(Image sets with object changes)
=== Begin Enclosure ===

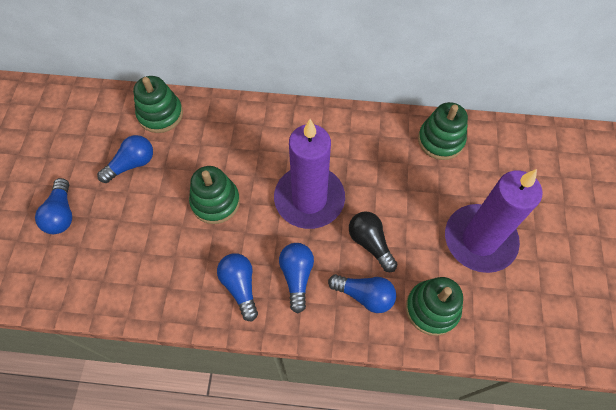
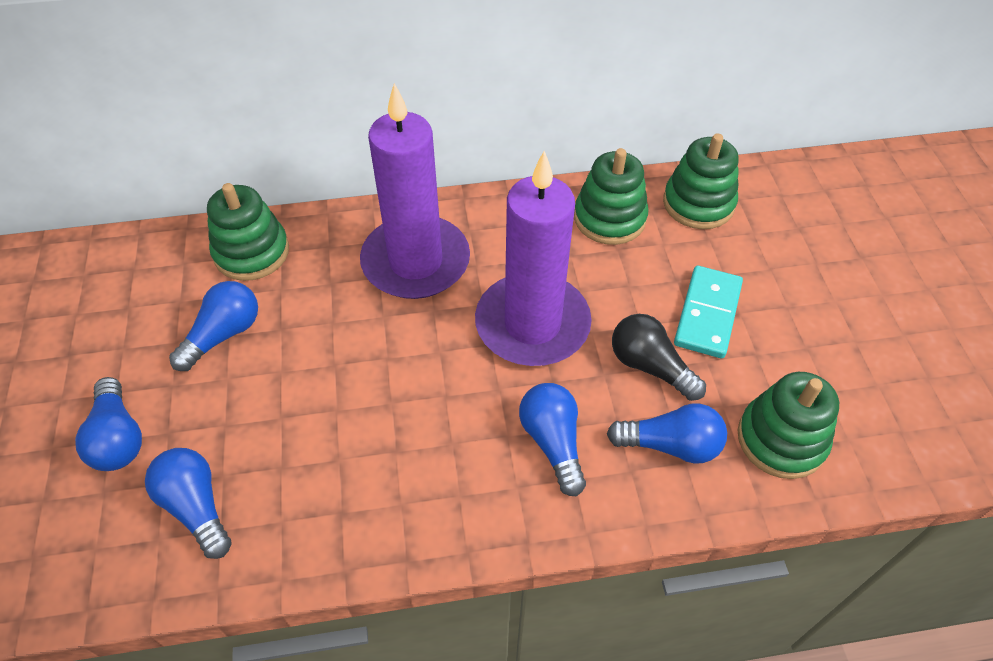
camera: 15 degrees left, 10 degrees down
green stacking toy [189,166,240,224] -> green stacking toy moved to [574,148,649,245]
blue light bulb [217,253,258,321] -> blue light bulb moved to [145,448,232,559]
purple candle [445,169,543,273] -> purple candle moved to [360,83,470,299]
none -> turquoise domino [674,266,743,358]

=== End Enclosure ===

> [Activity]
Every line from the one containing "green stacking toy [189,166,240,224]" to the end of the entries must be set down exactly, with none omitted and none added.

> [Response area]
green stacking toy [189,166,240,224] -> green stacking toy moved to [574,148,649,245]
blue light bulb [217,253,258,321] -> blue light bulb moved to [145,448,232,559]
purple candle [445,169,543,273] -> purple candle moved to [360,83,470,299]
none -> turquoise domino [674,266,743,358]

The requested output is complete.